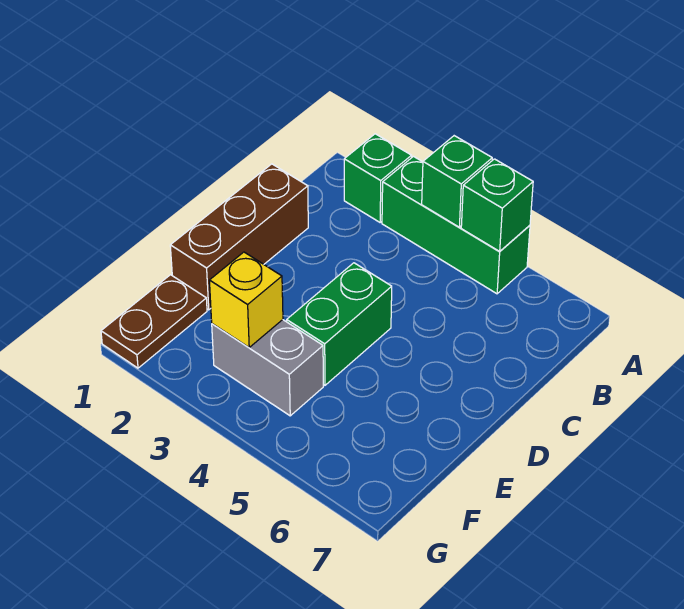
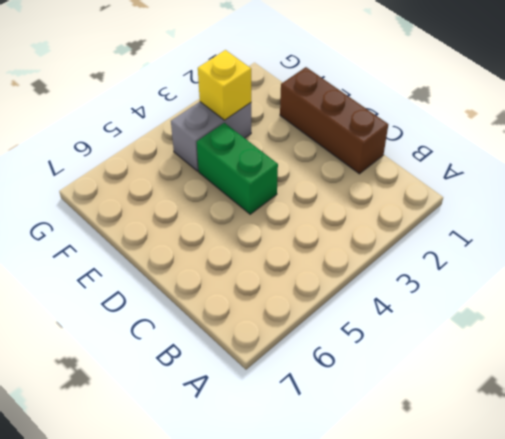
none -> green brick A2 level 1
none -> green brick A3:A5 level 1

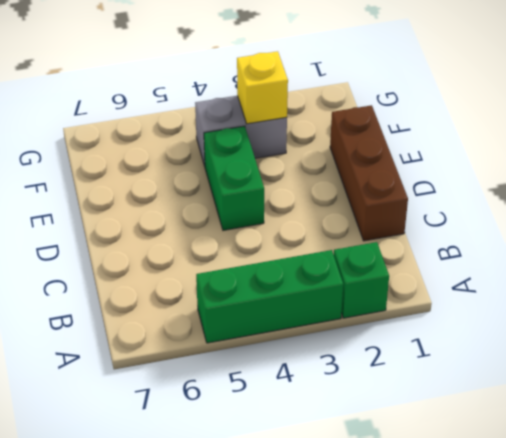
none -> brown plate F1:G1 level 1
none -> green brick A4 level 2

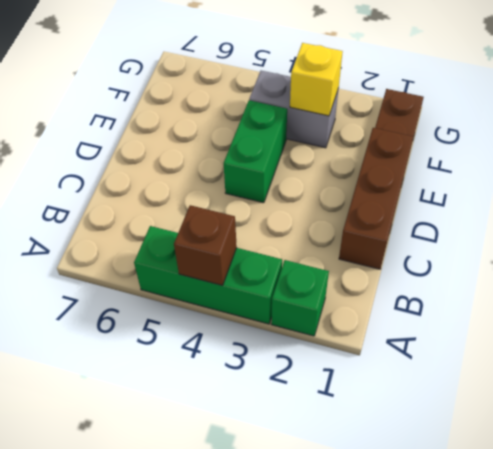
brown brick A4 level 2 -> green brick A4 level 2
none -> green brick A5 level 2

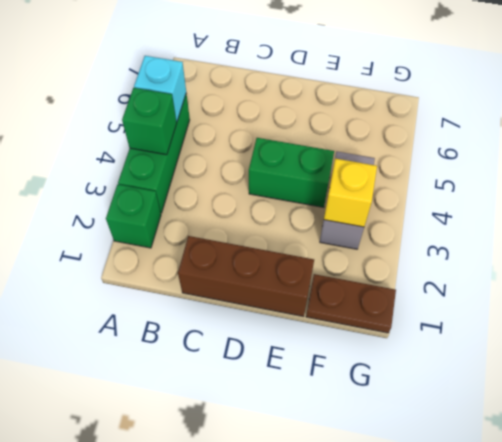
cyan brick A5 level 2 -> green brick A5 level 2

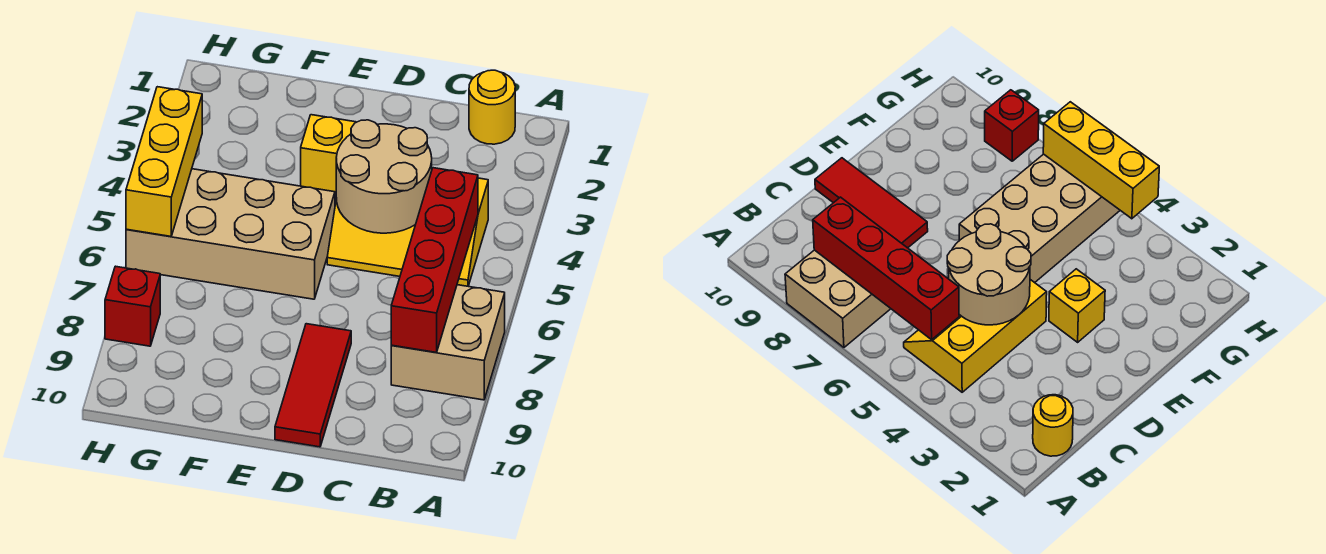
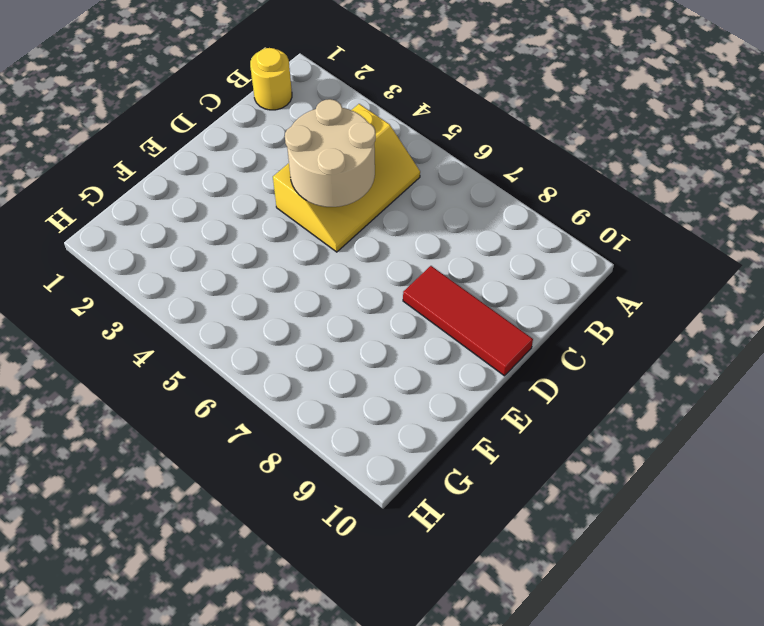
none -> tan brick A7:B8 level 1
none -> yellow brick E3 level 1

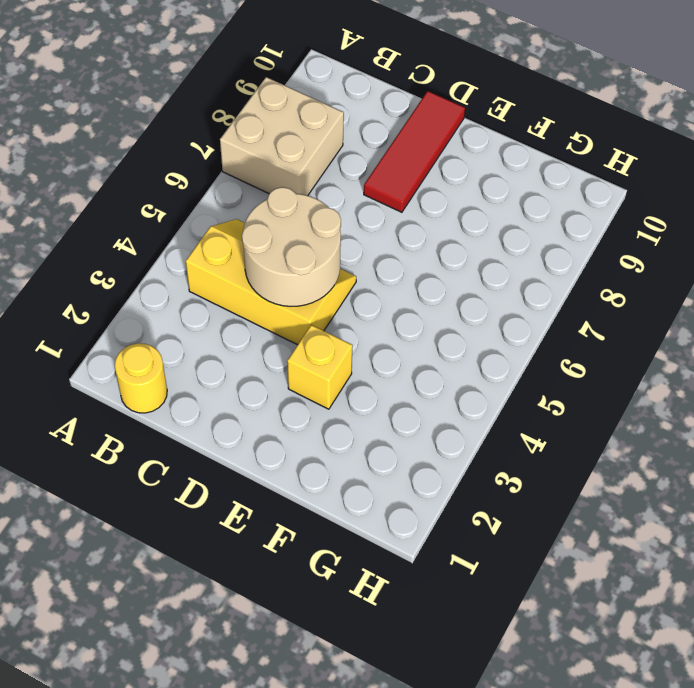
none -> tan brick E5:H6 level 1
none -> red brick H8 level 1

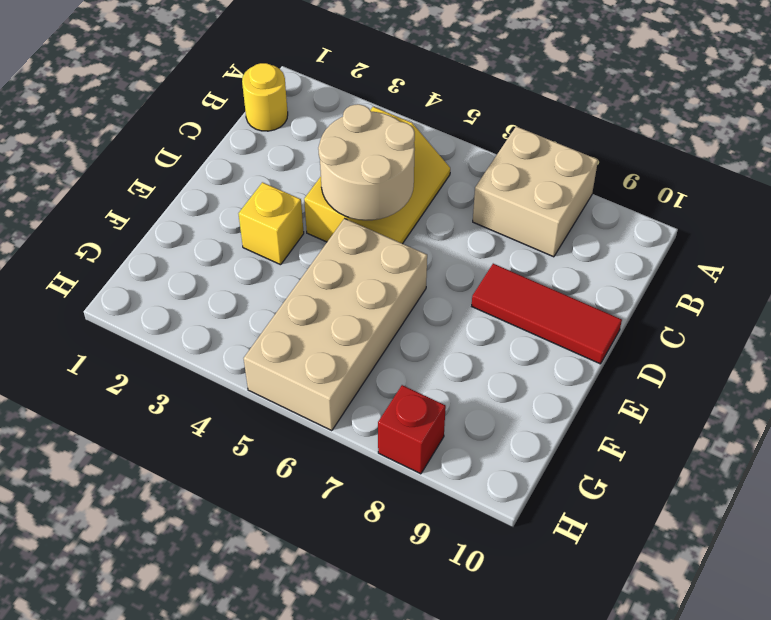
none -> red brick B5:B8 level 2
none -> yellow brick H4:H6 level 2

* * * *

■ Work to complete: When copying the records, reproduce every entry exactly and omit all pictures.

■ Solution:
none -> green brick A2 level 1
none -> green brick A3:A5 level 1

none -> brown plate F1:G1 level 1
none -> green brick A4 level 2

brown brick A4 level 2 -> green brick A4 level 2
none -> green brick A5 level 2

cyan brick A5 level 2 -> green brick A5 level 2

none -> tan brick A7:B8 level 1
none -> yellow brick E3 level 1

none -> tan brick E5:H6 level 1
none -> red brick H8 level 1

none -> red brick B5:B8 level 2
none -> yellow brick H4:H6 level 2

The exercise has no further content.